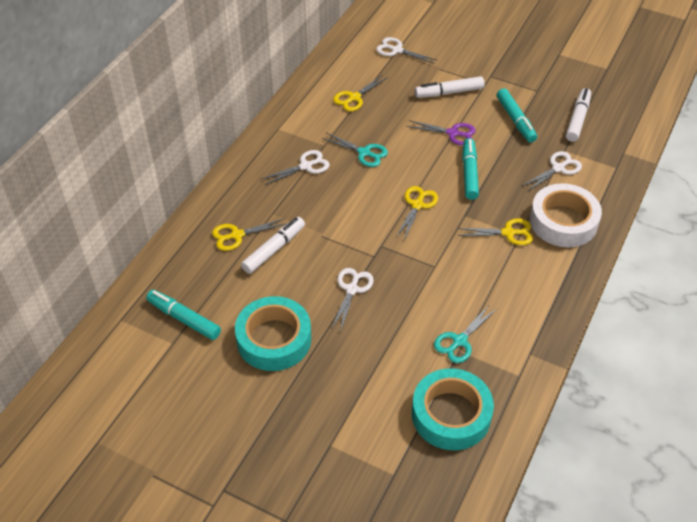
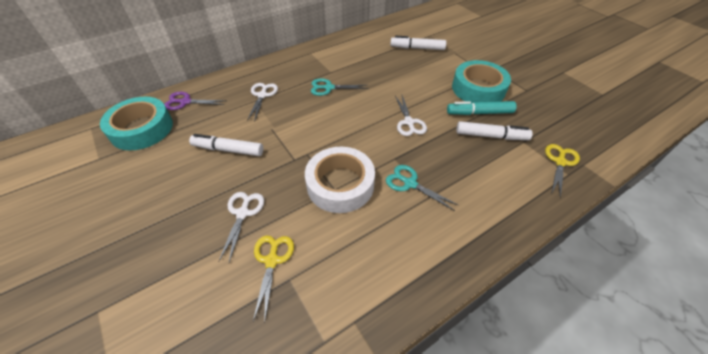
turquoise marker: 3 -> 1
white scissors: 4 -> 3
yellow scissors: 4 -> 2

INSTRUCTIONS FOR THE TASK
The answer should match the material exactly, with every picture removed.

RESPONSE AREA
turquoise marker: 3 -> 1
white scissors: 4 -> 3
yellow scissors: 4 -> 2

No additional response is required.